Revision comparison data
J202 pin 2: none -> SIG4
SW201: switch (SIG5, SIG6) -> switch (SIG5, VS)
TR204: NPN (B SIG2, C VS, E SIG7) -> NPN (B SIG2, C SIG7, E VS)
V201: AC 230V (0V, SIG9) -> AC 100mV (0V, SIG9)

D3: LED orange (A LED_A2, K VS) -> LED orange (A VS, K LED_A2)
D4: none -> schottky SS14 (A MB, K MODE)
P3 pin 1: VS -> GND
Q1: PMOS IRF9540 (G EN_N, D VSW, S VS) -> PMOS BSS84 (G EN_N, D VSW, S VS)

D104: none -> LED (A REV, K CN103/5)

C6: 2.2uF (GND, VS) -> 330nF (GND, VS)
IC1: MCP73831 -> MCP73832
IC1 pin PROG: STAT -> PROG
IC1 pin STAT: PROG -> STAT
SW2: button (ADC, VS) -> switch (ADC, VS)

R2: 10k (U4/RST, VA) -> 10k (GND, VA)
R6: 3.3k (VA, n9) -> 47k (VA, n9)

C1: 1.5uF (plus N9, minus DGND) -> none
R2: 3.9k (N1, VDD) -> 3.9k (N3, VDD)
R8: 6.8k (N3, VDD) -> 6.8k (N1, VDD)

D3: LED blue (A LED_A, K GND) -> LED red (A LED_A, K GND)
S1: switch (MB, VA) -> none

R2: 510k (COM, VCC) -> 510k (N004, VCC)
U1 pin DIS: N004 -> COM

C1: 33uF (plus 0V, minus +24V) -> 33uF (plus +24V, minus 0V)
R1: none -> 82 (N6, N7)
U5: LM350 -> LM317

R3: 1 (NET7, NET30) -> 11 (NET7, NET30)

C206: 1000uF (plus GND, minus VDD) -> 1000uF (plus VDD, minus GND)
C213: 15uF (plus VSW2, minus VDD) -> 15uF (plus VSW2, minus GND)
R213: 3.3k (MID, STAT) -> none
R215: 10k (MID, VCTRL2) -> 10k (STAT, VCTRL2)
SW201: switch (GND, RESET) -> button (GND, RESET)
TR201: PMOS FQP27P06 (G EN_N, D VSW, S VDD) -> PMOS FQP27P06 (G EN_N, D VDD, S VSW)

◆ **Work order**:
Only one span is to be repeated: the line with "R1: none -> 82 (N6, N7)" through the final line of the entries above, word for word.

◆ **Output**:
R1: none -> 82 (N6, N7)
U5: LM350 -> LM317

R3: 1 (NET7, NET30) -> 11 (NET7, NET30)

C206: 1000uF (plus GND, minus VDD) -> 1000uF (plus VDD, minus GND)
C213: 15uF (plus VSW2, minus VDD) -> 15uF (plus VSW2, minus GND)
R213: 3.3k (MID, STAT) -> none
R215: 10k (MID, VCTRL2) -> 10k (STAT, VCTRL2)
SW201: switch (GND, RESET) -> button (GND, RESET)
TR201: PMOS FQP27P06 (G EN_N, D VSW, S VDD) -> PMOS FQP27P06 (G EN_N, D VDD, S VSW)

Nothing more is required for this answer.